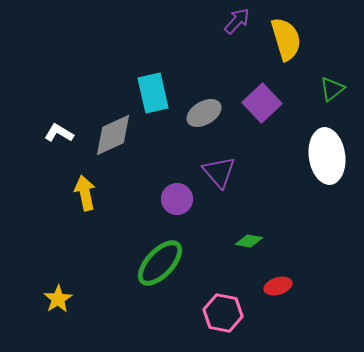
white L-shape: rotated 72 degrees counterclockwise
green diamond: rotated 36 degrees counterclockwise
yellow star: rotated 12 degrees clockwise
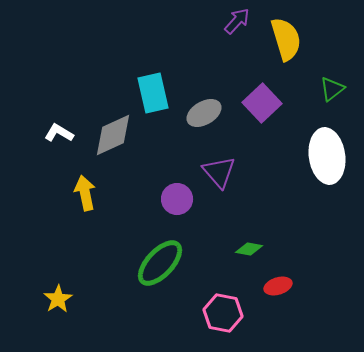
green diamond: moved 8 px down
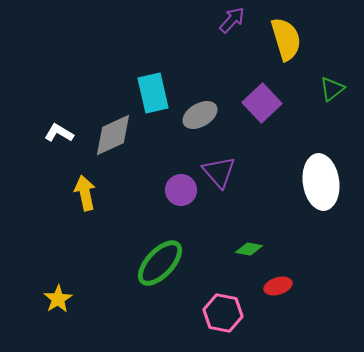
purple arrow: moved 5 px left, 1 px up
gray ellipse: moved 4 px left, 2 px down
white ellipse: moved 6 px left, 26 px down
purple circle: moved 4 px right, 9 px up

==*==

GIVEN INSTRUCTION:
Please copy every line of the data above word for word, omitting the picture lines.

COMPLETE OUTPUT:
white L-shape: rotated 72 degrees counterclockwise
green diamond: rotated 36 degrees counterclockwise
yellow star: rotated 12 degrees clockwise
green diamond: moved 8 px down
purple arrow: moved 5 px left, 1 px up
gray ellipse: moved 4 px left, 2 px down
white ellipse: moved 6 px left, 26 px down
purple circle: moved 4 px right, 9 px up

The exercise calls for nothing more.